:: MATERIAL SHOWN ::
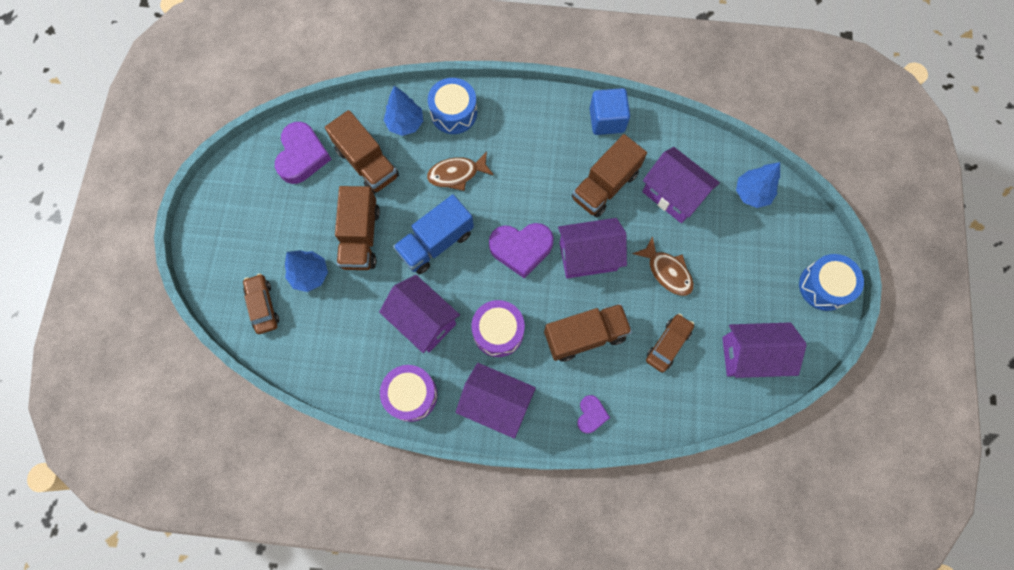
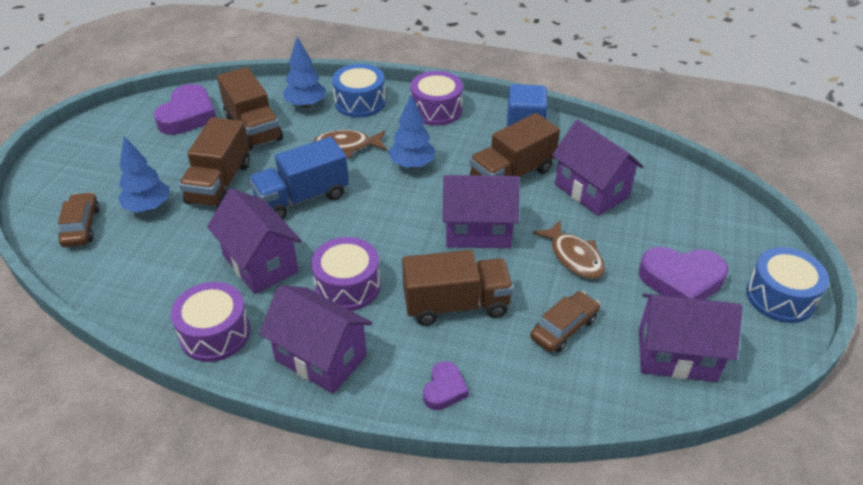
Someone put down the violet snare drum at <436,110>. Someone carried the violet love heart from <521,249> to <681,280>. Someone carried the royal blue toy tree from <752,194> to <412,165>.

---

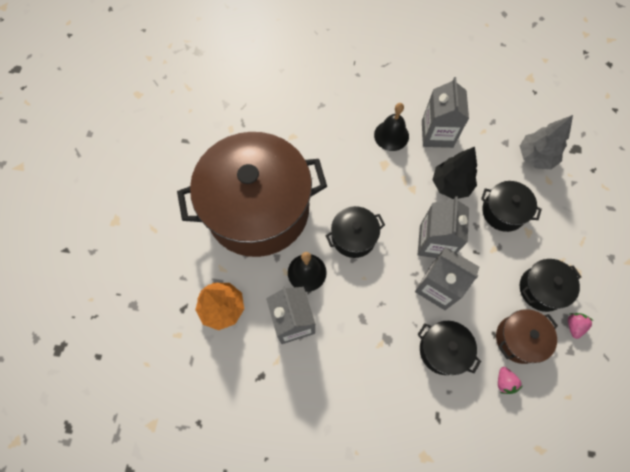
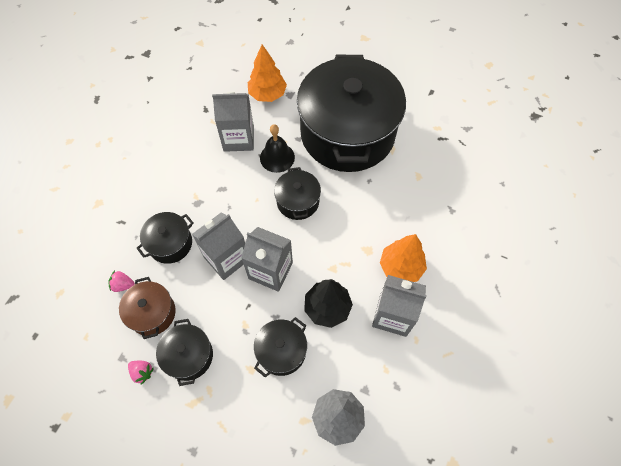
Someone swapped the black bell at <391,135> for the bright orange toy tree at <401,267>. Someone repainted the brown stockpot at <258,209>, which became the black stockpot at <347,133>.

* * *

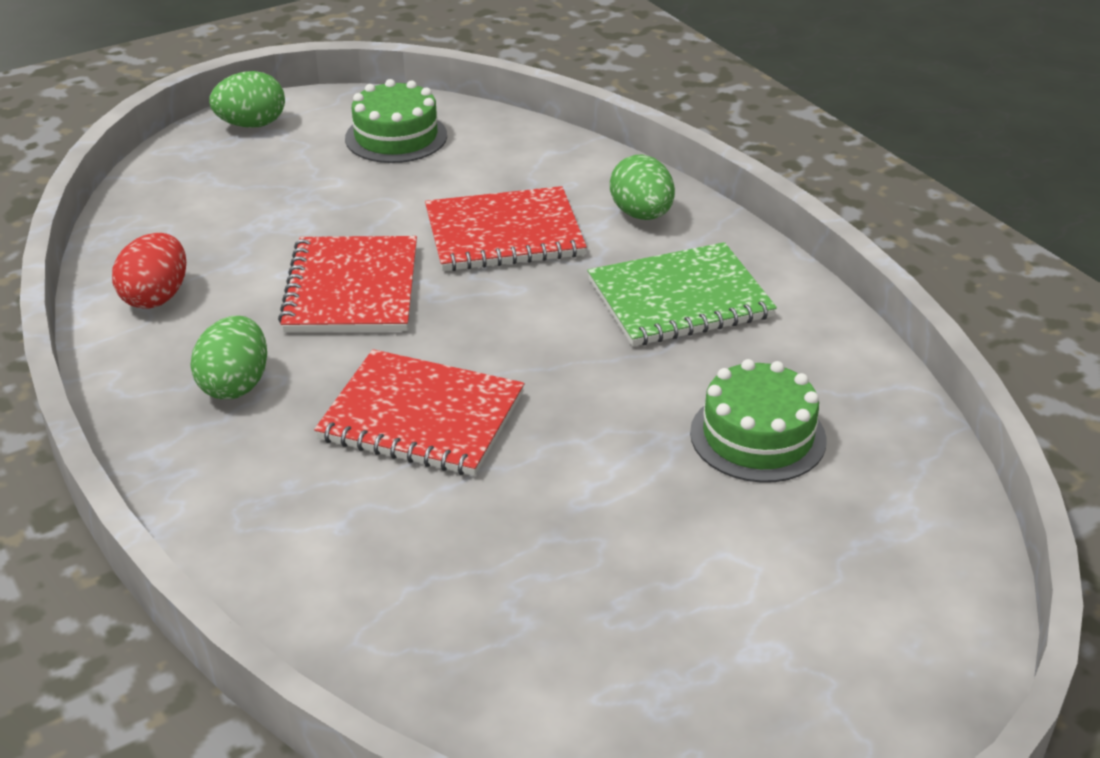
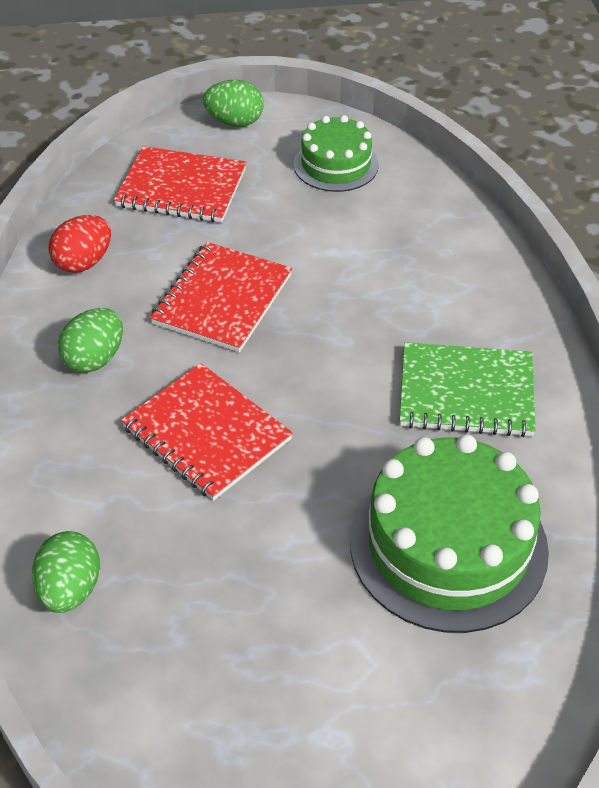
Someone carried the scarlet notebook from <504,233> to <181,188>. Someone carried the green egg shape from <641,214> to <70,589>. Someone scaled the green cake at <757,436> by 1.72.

:: ACTIVITY ::
If a line of the records includes the string "carried", copy it out.

:: FINISHED EXERCISE ::
Someone put down the violet snare drum at <436,110>. Someone carried the violet love heart from <521,249> to <681,280>. Someone carried the royal blue toy tree from <752,194> to <412,165>.
Someone carried the scarlet notebook from <504,233> to <181,188>. Someone carried the green egg shape from <641,214> to <70,589>. Someone scaled the green cake at <757,436> by 1.72.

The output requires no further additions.